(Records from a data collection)

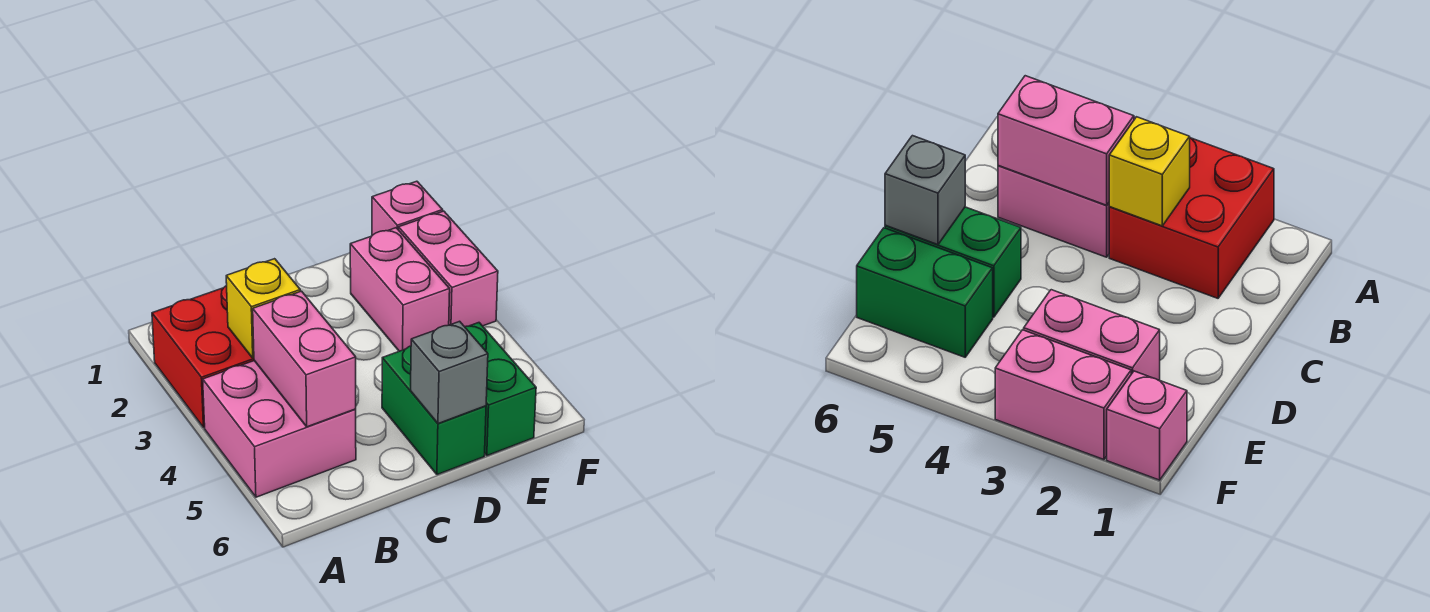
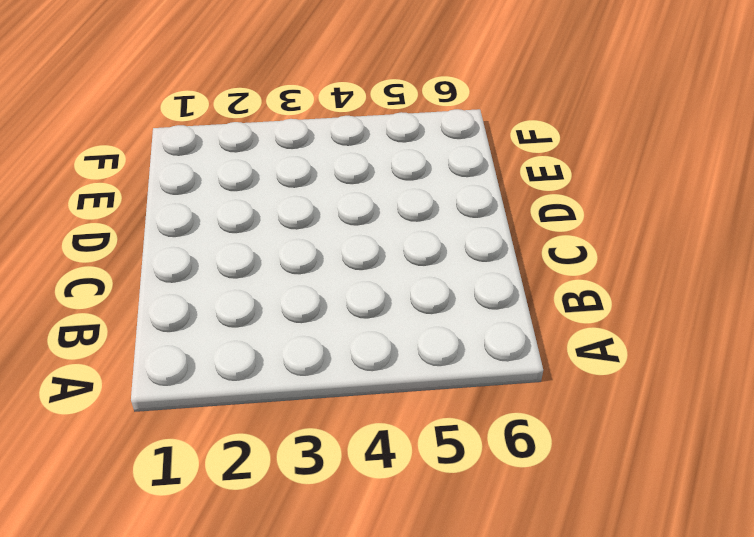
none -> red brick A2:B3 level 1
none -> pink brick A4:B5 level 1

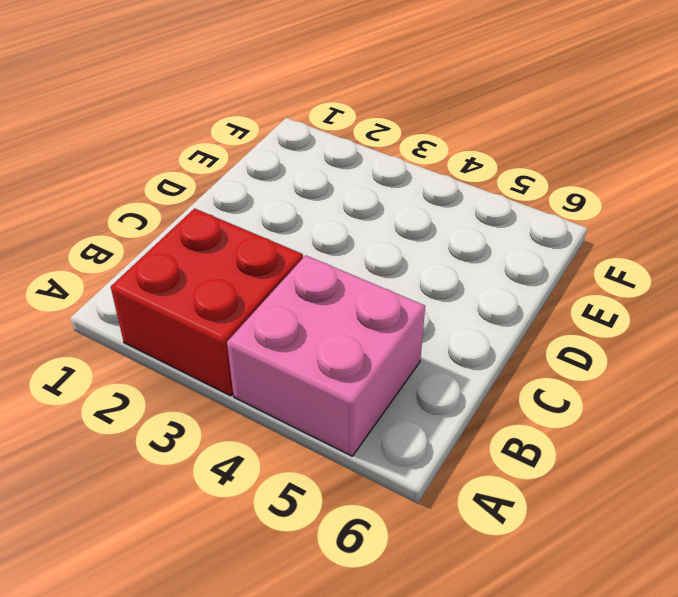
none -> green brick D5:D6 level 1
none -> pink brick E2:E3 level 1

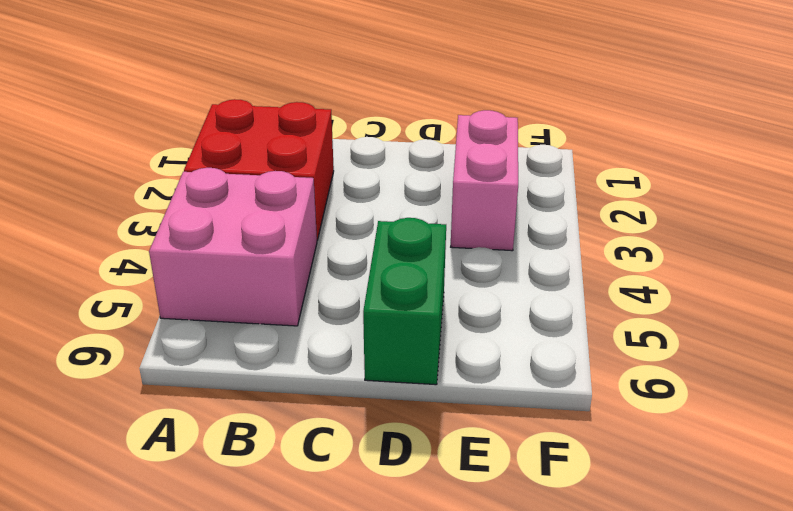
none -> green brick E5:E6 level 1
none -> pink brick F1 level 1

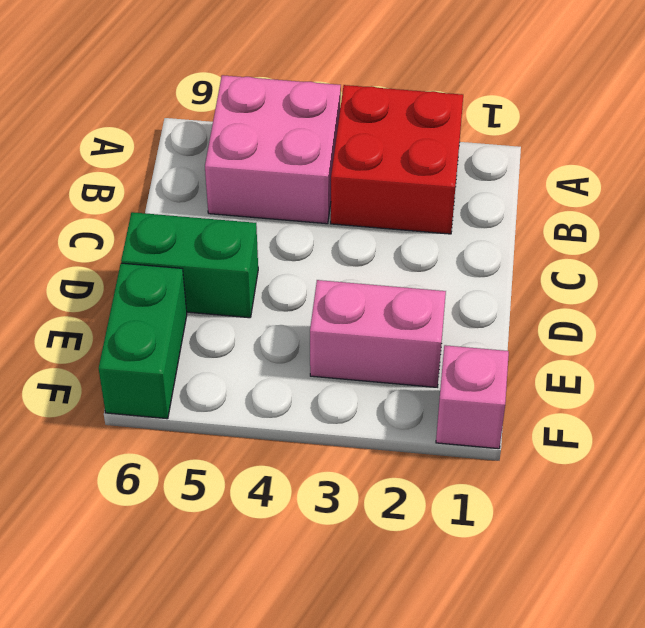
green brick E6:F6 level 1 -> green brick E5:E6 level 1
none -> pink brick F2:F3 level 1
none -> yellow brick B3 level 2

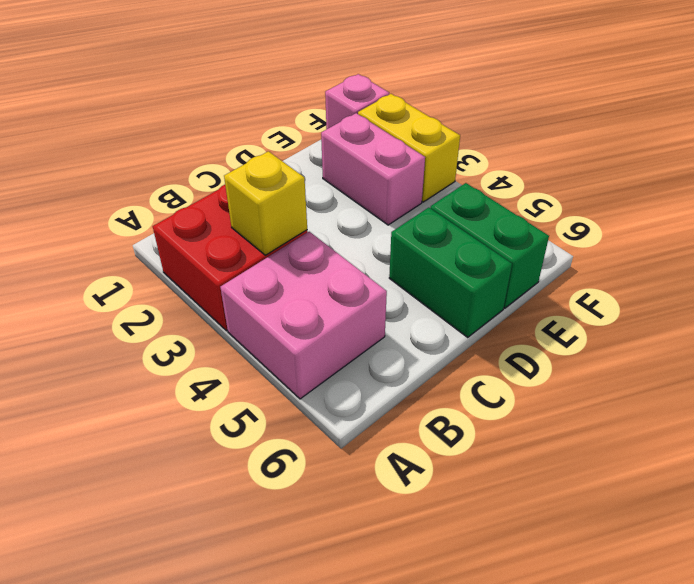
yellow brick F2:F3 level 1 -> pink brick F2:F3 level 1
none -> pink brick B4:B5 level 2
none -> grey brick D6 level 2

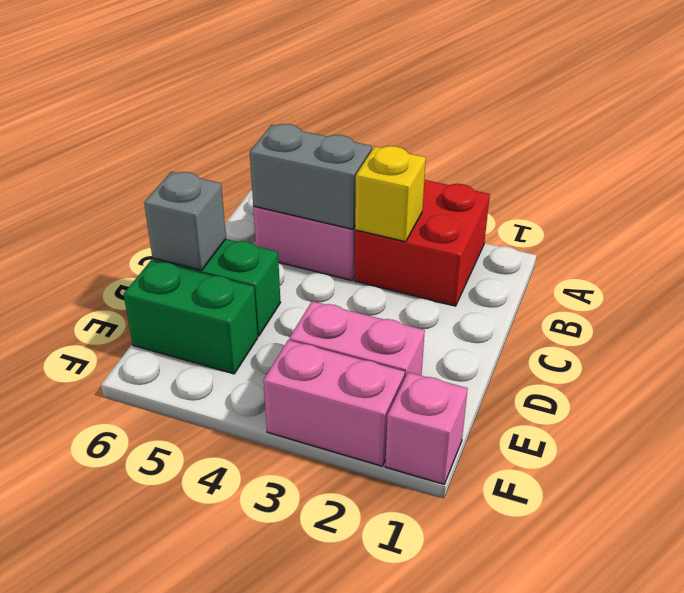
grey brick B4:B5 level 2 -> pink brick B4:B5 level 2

--

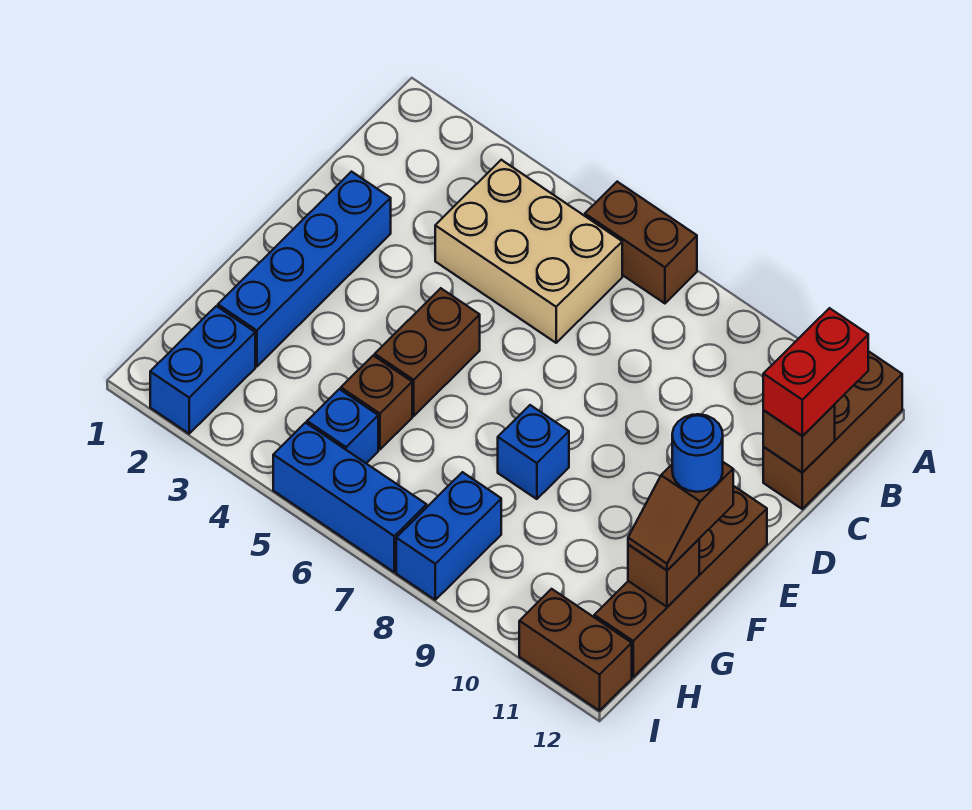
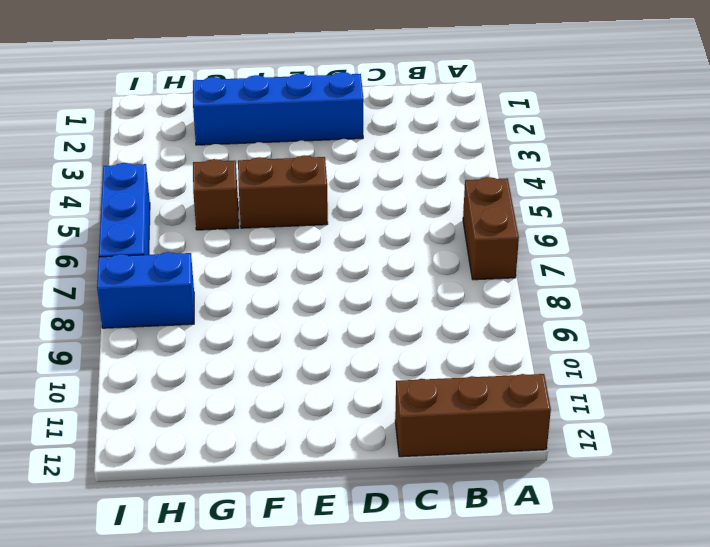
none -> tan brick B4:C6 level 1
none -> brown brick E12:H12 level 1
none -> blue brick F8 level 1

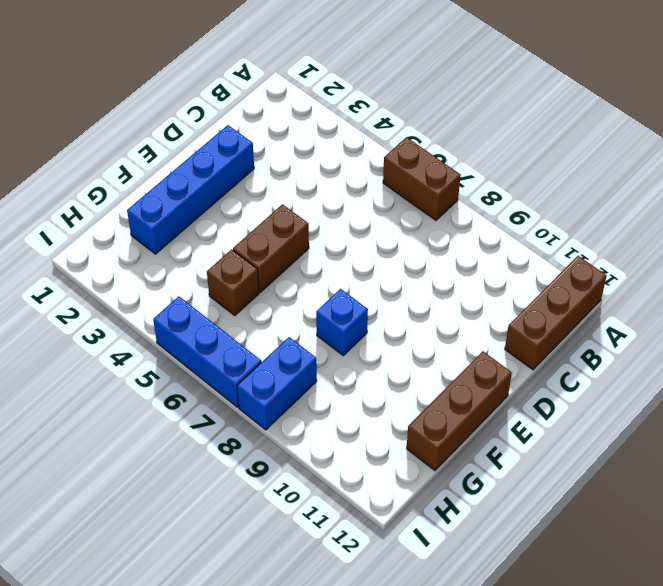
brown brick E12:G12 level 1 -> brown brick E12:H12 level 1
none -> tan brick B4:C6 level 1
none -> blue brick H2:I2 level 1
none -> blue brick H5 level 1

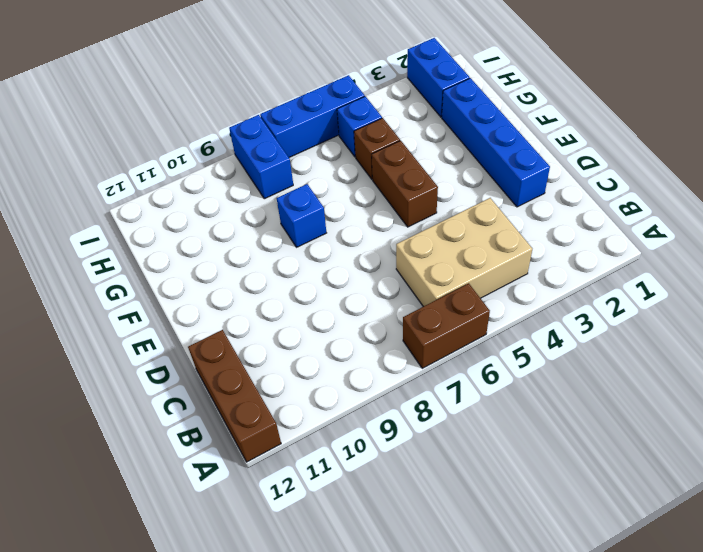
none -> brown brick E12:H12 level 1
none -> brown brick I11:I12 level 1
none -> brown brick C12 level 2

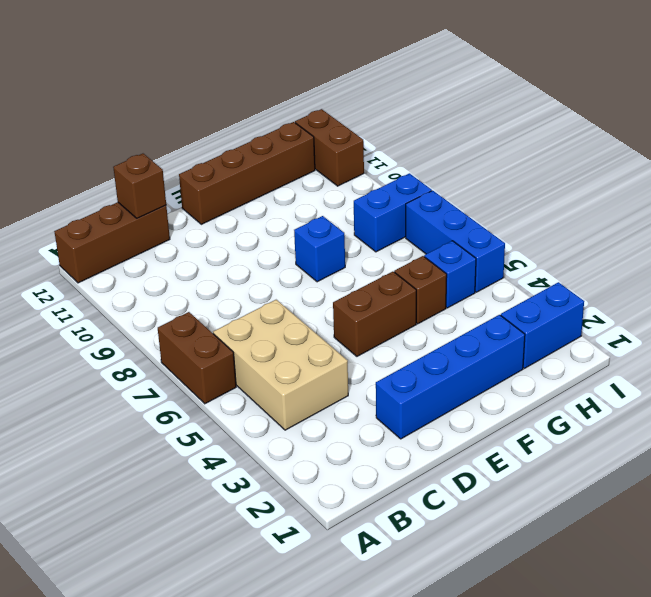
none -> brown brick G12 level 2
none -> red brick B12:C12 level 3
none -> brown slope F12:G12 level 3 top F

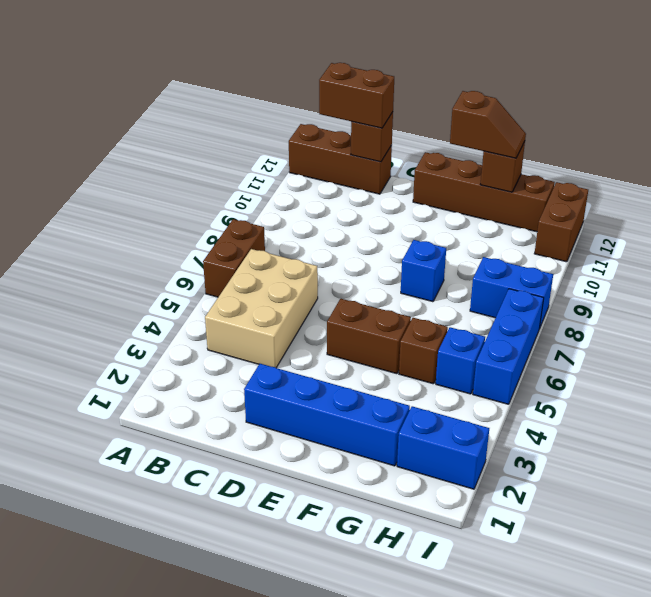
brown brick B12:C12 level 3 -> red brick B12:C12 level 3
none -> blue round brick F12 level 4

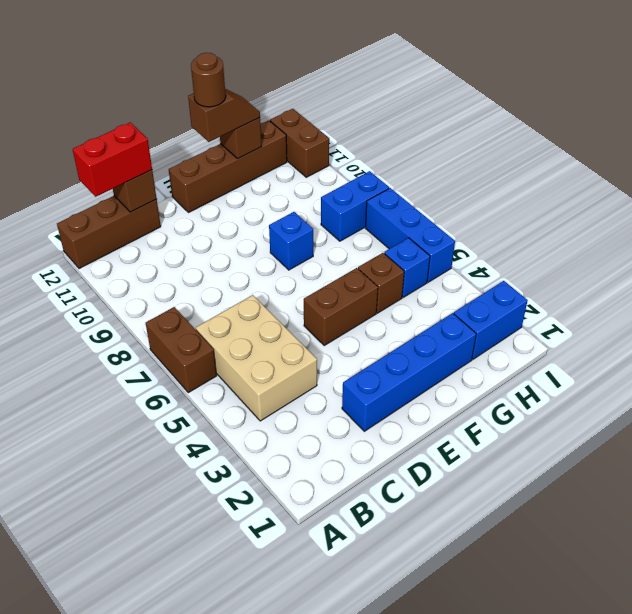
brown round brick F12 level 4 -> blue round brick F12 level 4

-- TASK TO COMPLETE --
Using the entries above, transcribe exactly from the line that has "none -> brown brick G12 level 2" through the line that has "brown round brick". Pictures are dropped.

-- ANSWER TO THIS EXERCISE --
none -> brown brick G12 level 2
none -> red brick B12:C12 level 3
none -> brown slope F12:G12 level 3 top F

brown brick B12:C12 level 3 -> red brick B12:C12 level 3
none -> blue round brick F12 level 4

brown round brick F12 level 4 -> blue round brick F12 level 4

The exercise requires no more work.